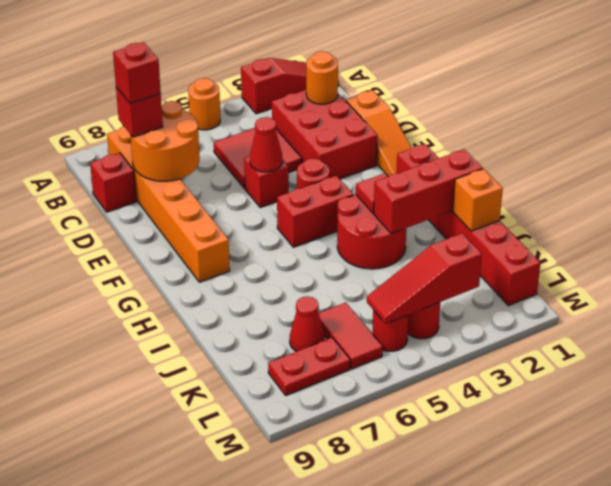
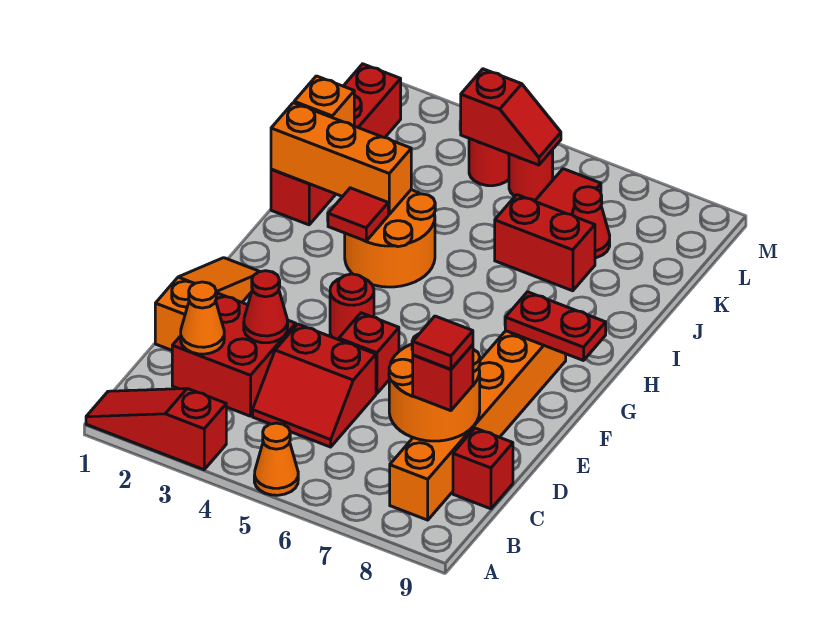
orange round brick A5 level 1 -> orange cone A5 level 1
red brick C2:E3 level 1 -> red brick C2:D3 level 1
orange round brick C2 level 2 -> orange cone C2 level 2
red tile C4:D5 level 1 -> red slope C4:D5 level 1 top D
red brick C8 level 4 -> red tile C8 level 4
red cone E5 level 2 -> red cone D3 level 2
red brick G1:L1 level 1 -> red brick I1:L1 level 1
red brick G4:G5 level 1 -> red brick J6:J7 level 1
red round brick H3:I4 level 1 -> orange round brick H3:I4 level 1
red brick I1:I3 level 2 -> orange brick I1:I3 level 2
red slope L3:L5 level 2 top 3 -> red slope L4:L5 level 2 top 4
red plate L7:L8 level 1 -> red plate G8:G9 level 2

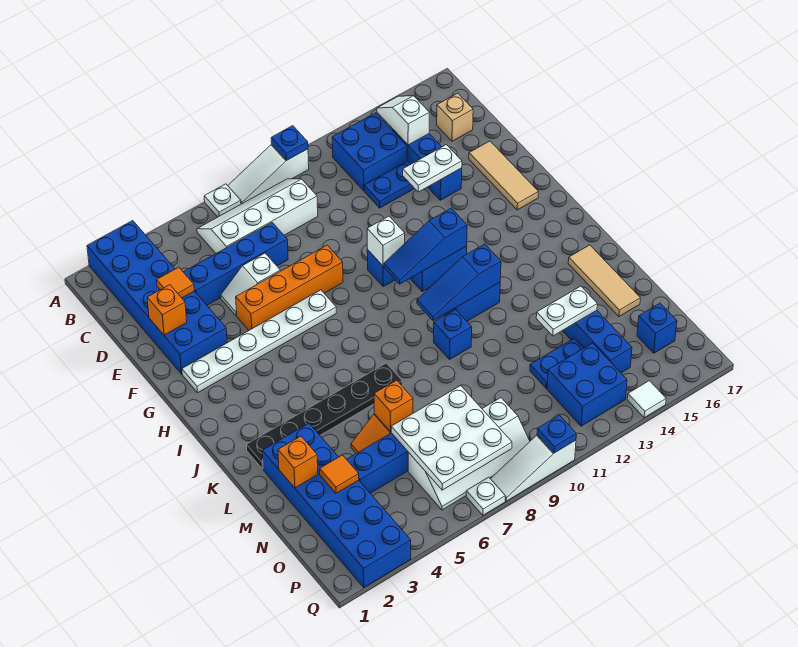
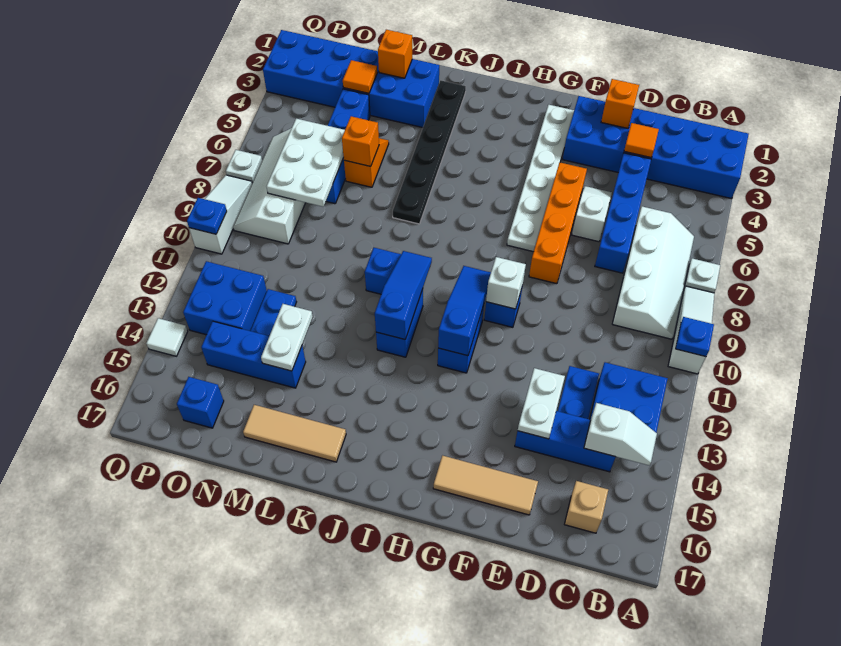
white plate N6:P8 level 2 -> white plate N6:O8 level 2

========================================

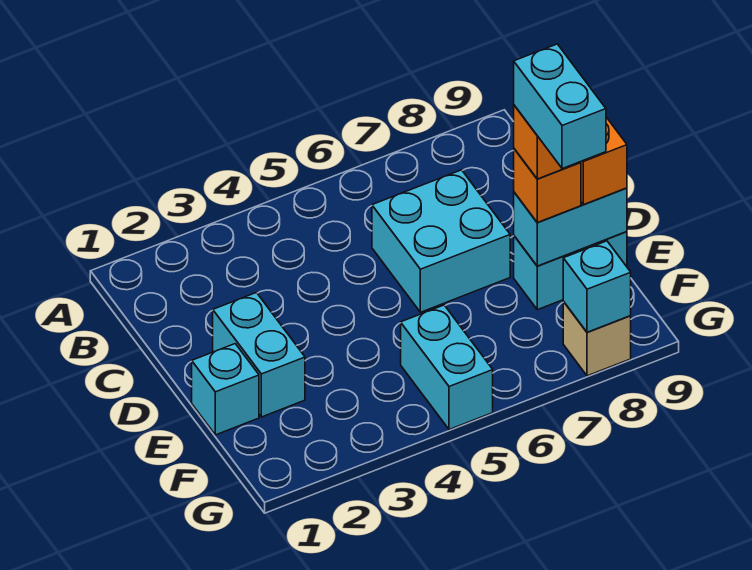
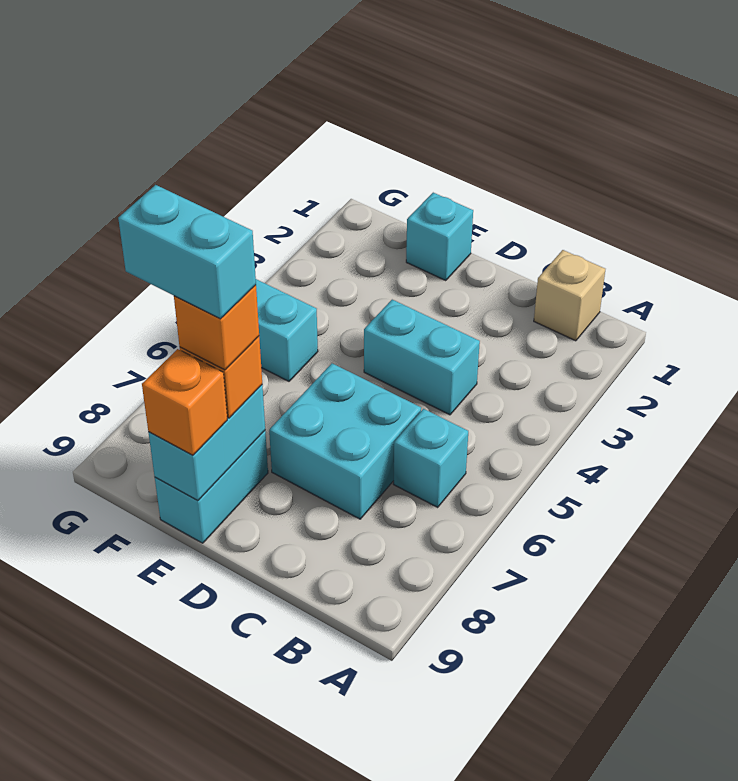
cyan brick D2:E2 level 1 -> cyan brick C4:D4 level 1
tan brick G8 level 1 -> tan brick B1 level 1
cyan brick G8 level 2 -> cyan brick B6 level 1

========================================

All lines in the listing above between the line with "orange round brick A5" and the line with "red cone E5 level 2 -> red cone D3 level 2", inclusive, should be set down exactly, and no line outside that range.

orange round brick A5 level 1 -> orange cone A5 level 1
red brick C2:E3 level 1 -> red brick C2:D3 level 1
orange round brick C2 level 2 -> orange cone C2 level 2
red tile C4:D5 level 1 -> red slope C4:D5 level 1 top D
red brick C8 level 4 -> red tile C8 level 4
red cone E5 level 2 -> red cone D3 level 2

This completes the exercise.